* _WHAT TO DO_: When you reproduce the data, keep every word exactly as it stands and leave the pictures out.

* _PROVIDED ENTRIES_:
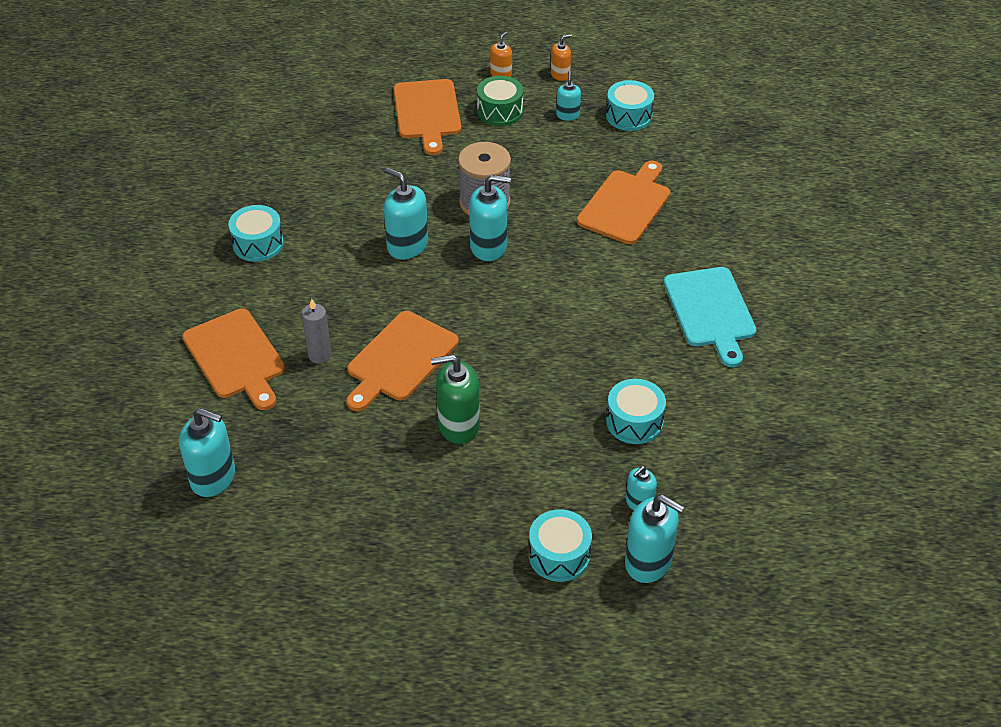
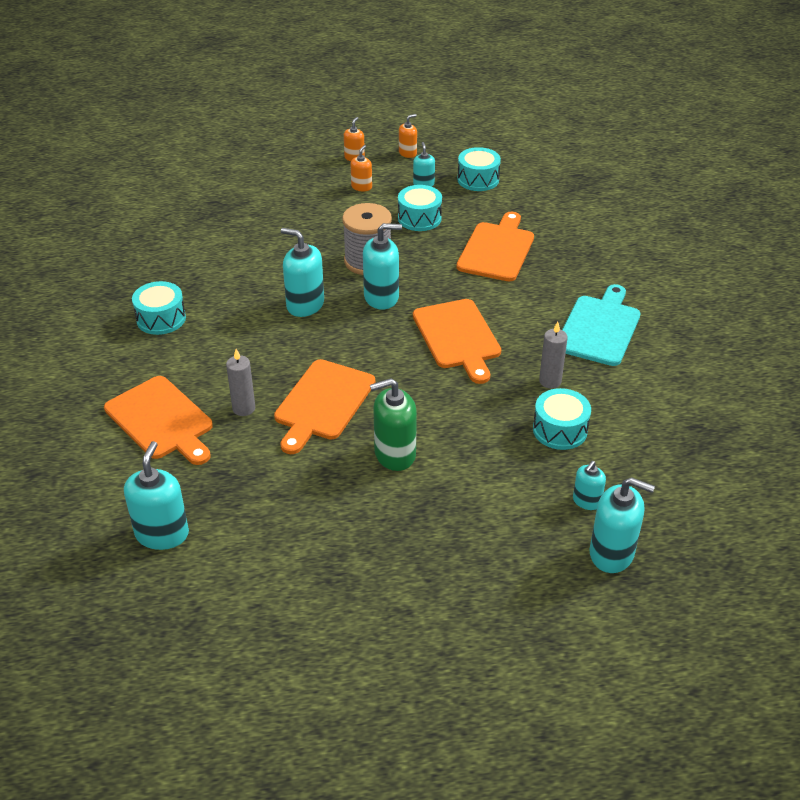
camera: 10 degrees left, 5 degrees down
(213, 477) = (162, 534): turquoise soap dispenser -> turquoise soap dispenser turned 90 degrees counterclockwise
(427, 112) = (295, 194): orange cutting board -> orange cutting board (457, 337)
(500, 111) = (361, 187): green drum -> orange soap dispenser
(559, 555) = (525, 559): turquoise drum -> turquoise drum (419, 218)
(639, 365) = (550, 381): none -> grey candle
(710, 311) = (599, 328): turquoise cutting board -> turquoise cutting board turned 135 degrees counterclockwise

* _FINISHED EXERCISE_:
camera: 10 degrees left, 5 degrees down
(213, 477) = (162, 534): turquoise soap dispenser -> turquoise soap dispenser turned 90 degrees counterclockwise
(427, 112) = (295, 194): orange cutting board -> orange cutting board (457, 337)
(500, 111) = (361, 187): green drum -> orange soap dispenser
(559, 555) = (525, 559): turquoise drum -> turquoise drum (419, 218)
(639, 365) = (550, 381): none -> grey candle
(710, 311) = (599, 328): turquoise cutting board -> turquoise cutting board turned 135 degrees counterclockwise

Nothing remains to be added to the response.